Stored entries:
______________________________

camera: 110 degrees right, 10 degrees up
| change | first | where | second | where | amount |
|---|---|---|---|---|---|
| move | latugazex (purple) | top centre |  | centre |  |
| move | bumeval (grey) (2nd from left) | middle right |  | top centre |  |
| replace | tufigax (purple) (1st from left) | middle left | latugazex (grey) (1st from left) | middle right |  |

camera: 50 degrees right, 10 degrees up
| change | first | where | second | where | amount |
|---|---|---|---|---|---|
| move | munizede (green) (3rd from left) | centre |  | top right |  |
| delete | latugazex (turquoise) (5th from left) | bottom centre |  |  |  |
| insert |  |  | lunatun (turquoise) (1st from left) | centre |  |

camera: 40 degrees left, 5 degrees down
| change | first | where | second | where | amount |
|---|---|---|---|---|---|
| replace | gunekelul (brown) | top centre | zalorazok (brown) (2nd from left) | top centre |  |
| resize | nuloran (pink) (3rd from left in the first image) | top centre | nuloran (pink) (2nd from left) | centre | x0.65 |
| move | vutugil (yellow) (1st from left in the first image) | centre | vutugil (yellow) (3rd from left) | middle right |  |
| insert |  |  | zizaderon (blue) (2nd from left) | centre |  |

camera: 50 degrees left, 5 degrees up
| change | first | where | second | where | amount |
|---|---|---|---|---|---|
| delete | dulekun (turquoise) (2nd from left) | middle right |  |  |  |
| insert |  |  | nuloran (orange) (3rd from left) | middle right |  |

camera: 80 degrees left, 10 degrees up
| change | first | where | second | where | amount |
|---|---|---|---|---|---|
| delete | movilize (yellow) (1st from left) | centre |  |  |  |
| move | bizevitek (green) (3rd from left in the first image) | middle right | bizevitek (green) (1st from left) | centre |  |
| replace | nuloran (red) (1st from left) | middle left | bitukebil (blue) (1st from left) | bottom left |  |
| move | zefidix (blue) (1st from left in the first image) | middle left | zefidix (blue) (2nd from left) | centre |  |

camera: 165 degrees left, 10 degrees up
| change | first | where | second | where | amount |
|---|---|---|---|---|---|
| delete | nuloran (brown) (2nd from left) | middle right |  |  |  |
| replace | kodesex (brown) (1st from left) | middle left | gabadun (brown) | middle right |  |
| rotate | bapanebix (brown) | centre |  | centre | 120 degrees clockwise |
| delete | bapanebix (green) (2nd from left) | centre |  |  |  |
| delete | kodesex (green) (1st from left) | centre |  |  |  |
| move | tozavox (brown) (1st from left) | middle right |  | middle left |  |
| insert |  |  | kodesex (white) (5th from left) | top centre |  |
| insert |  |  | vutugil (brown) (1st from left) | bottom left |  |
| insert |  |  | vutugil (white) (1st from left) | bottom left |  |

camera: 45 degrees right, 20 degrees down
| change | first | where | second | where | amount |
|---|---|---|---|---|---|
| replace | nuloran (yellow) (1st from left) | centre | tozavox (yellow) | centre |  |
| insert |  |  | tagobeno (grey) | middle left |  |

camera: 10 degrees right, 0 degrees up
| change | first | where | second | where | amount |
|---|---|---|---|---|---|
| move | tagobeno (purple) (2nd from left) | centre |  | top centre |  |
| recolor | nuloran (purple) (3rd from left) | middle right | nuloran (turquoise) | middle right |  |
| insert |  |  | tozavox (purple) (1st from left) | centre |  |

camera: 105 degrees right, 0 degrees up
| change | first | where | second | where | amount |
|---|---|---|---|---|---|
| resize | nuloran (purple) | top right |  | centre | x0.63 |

______________________________

PROBLEM TO SOLVE
Your reply should consist of all the records, restated exactly.

SOLUTION TO THE PROBLEM
camera: 110 degrees right, 10 degrees up
| change | first | where | second | where | amount |
|---|---|---|---|---|---|
| move | latugazex (purple) | top centre |  | centre |  |
| move | bumeval (grey) (2nd from left) | middle right |  | top centre |  |
| replace | tufigax (purple) (1st from left) | middle left | latugazex (grey) (1st from left) | middle right |  |

camera: 50 degrees right, 10 degrees up
| change | first | where | second | where | amount |
|---|---|---|---|---|---|
| move | munizede (green) (3rd from left) | centre |  | top right |  |
| delete | latugazex (turquoise) (5th from left) | bottom centre |  |  |  |
| insert |  |  | lunatun (turquoise) (1st from left) | centre |  |

camera: 40 degrees left, 5 degrees down
| change | first | where | second | where | amount |
|---|---|---|---|---|---|
| replace | gunekelul (brown) | top centre | zalorazok (brown) (2nd from left) | top centre |  |
| resize | nuloran (pink) (3rd from left in the first image) | top centre | nuloran (pink) (2nd from left) | centre | x0.65 |
| move | vutugil (yellow) (1st from left in the first image) | centre | vutugil (yellow) (3rd from left) | middle right |  |
| insert |  |  | zizaderon (blue) (2nd from left) | centre |  |

camera: 50 degrees left, 5 degrees up
| change | first | where | second | where | amount |
|---|---|---|---|---|---|
| delete | dulekun (turquoise) (2nd from left) | middle right |  |  |  |
| insert |  |  | nuloran (orange) (3rd from left) | middle right |  |

camera: 80 degrees left, 10 degrees up
| change | first | where | second | where | amount |
|---|---|---|---|---|---|
| delete | movilize (yellow) (1st from left) | centre |  |  |  |
| move | bizevitek (green) (3rd from left in the first image) | middle right | bizevitek (green) (1st from left) | centre |  |
| replace | nuloran (red) (1st from left) | middle left | bitukebil (blue) (1st from left) | bottom left |  |
| move | zefidix (blue) (1st from left in the first image) | middle left | zefidix (blue) (2nd from left) | centre |  |

camera: 165 degrees left, 10 degrees up
| change | first | where | second | where | amount |
|---|---|---|---|---|---|
| delete | nuloran (brown) (2nd from left) | middle right |  |  |  |
| replace | kodesex (brown) (1st from left) | middle left | gabadun (brown) | middle right |  |
| rotate | bapanebix (brown) | centre |  | centre | 120 degrees clockwise |
| delete | bapanebix (green) (2nd from left) | centre |  |  |  |
| delete | kodesex (green) (1st from left) | centre |  |  |  |
| move | tozavox (brown) (1st from left) | middle right |  | middle left |  |
| insert |  |  | kodesex (white) (5th from left) | top centre |  |
| insert |  |  | vutugil (brown) (1st from left) | bottom left |  |
| insert |  |  | vutugil (white) (1st from left) | bottom left |  |

camera: 45 degrees right, 20 degrees down
| change | first | where | second | where | amount |
|---|---|---|---|---|---|
| replace | nuloran (yellow) (1st from left) | centre | tozavox (yellow) | centre |  |
| insert |  |  | tagobeno (grey) | middle left |  |

camera: 10 degrees right, 0 degrees up
| change | first | where | second | where | amount |
|---|---|---|---|---|---|
| move | tagobeno (purple) (2nd from left) | centre |  | top centre |  |
| recolor | nuloran (purple) (3rd from left) | middle right | nuloran (turquoise) | middle right |  |
| insert |  |  | tozavox (purple) (1st from left) | centre |  |

camera: 105 degrees right, 0 degrees up
| change | first | where | second | where | amount |
|---|---|---|---|---|---|
| resize | nuloran (purple) | top right |  | centre | x0.63 |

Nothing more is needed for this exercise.